*** MATERIAL SUPPLIED

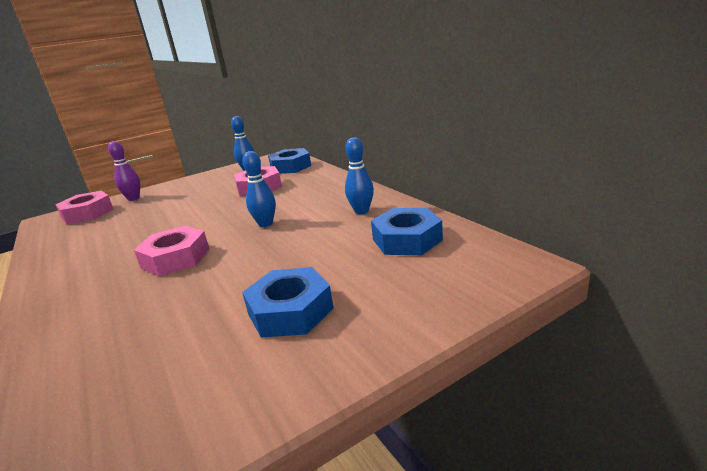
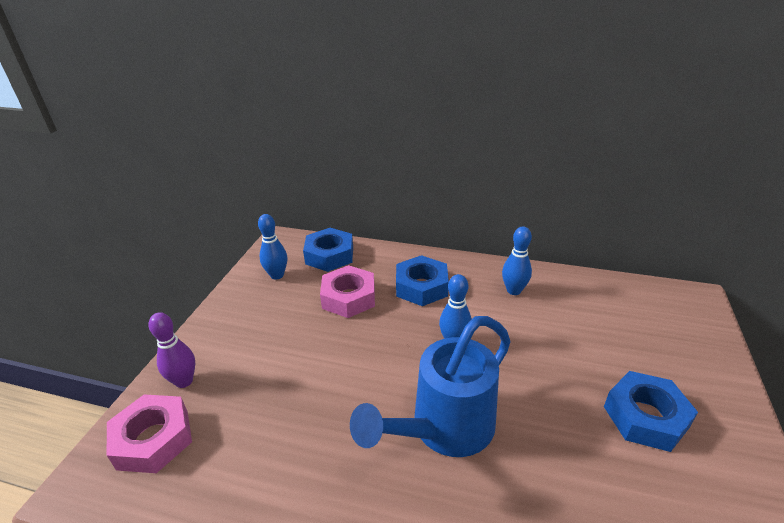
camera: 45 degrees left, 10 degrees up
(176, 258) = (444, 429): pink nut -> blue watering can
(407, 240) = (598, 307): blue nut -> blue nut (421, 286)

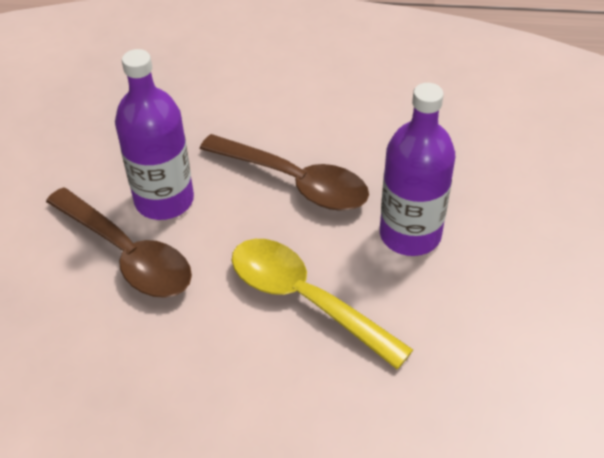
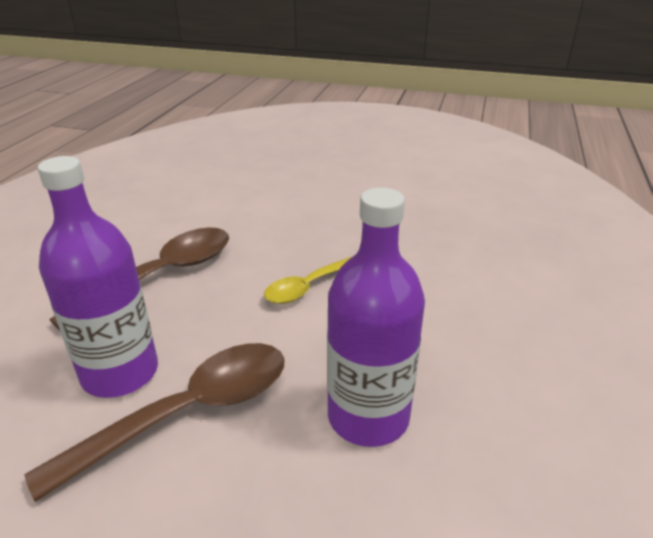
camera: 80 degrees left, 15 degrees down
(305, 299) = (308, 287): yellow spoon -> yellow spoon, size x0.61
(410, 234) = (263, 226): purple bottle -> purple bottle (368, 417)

******
*** MATERIAL SUPPLIED

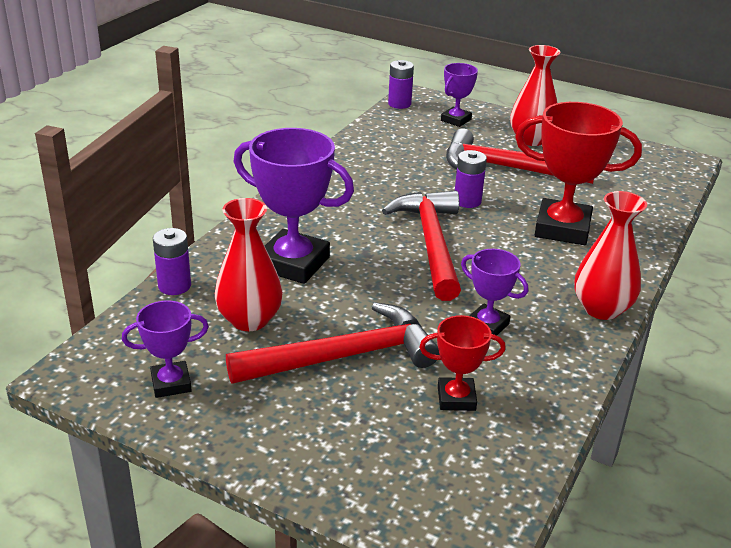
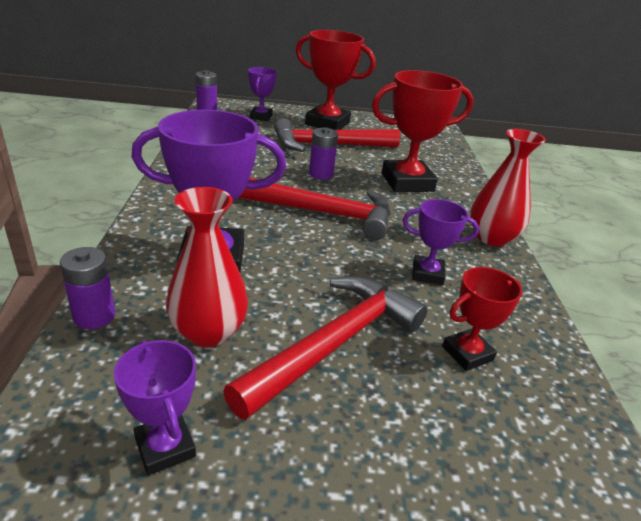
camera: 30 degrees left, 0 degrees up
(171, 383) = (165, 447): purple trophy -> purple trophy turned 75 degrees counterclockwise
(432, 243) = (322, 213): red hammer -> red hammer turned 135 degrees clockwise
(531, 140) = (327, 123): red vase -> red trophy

******
*** MATERIAL SUPPLIED

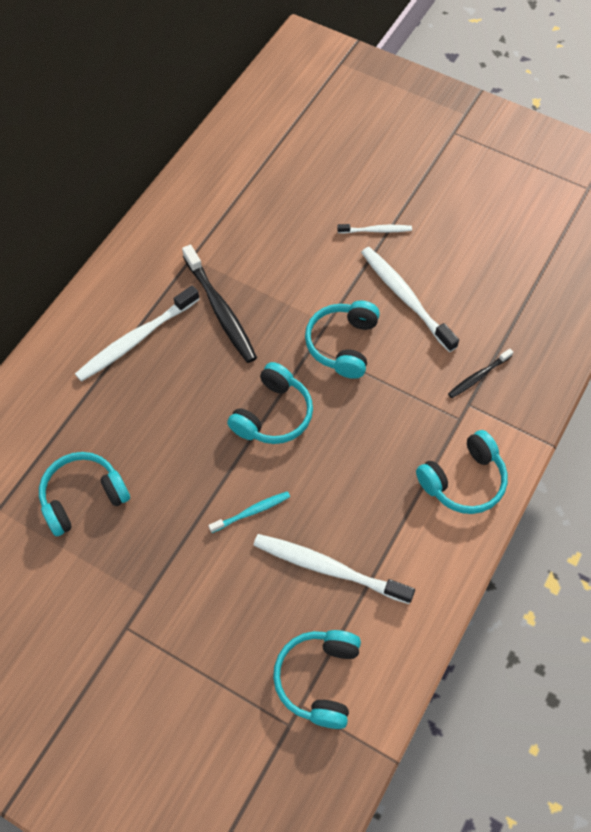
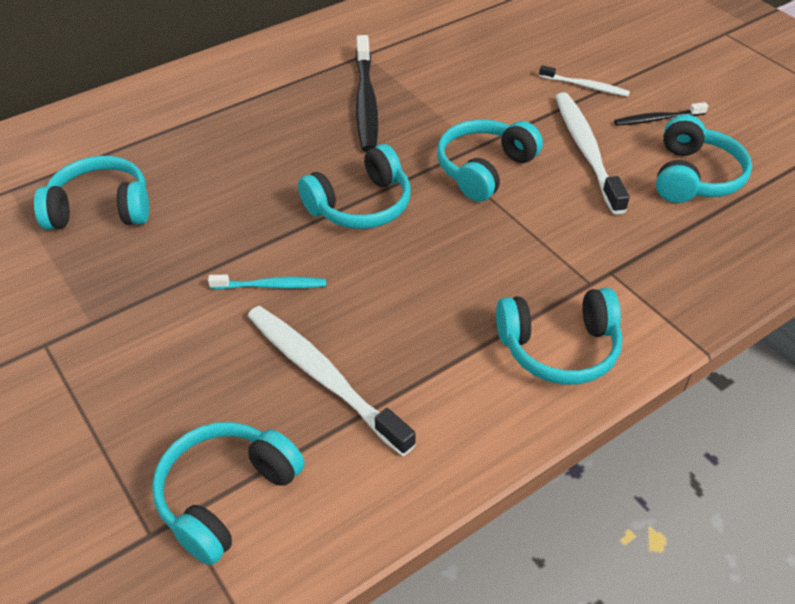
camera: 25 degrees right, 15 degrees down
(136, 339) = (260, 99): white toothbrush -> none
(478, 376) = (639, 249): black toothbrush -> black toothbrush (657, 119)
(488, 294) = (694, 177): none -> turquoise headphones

******

__WHAT YOU HAVE TO DO__:
Return the stretch of data that begins with the line showing "camera: 45 degrees left, 10 degrees up" and goes on through the line showing "(410, 234) = (263, 226): purple", exactly, with pictures removed.

__YOUR RESPONSE__:
camera: 45 degrees left, 10 degrees up
(176, 258) = (444, 429): pink nut -> blue watering can
(407, 240) = (598, 307): blue nut -> blue nut (421, 286)

camera: 80 degrees left, 15 degrees down
(305, 299) = (308, 287): yellow spoon -> yellow spoon, size x0.61
(410, 234) = (263, 226): purple bottle -> purple bottle (368, 417)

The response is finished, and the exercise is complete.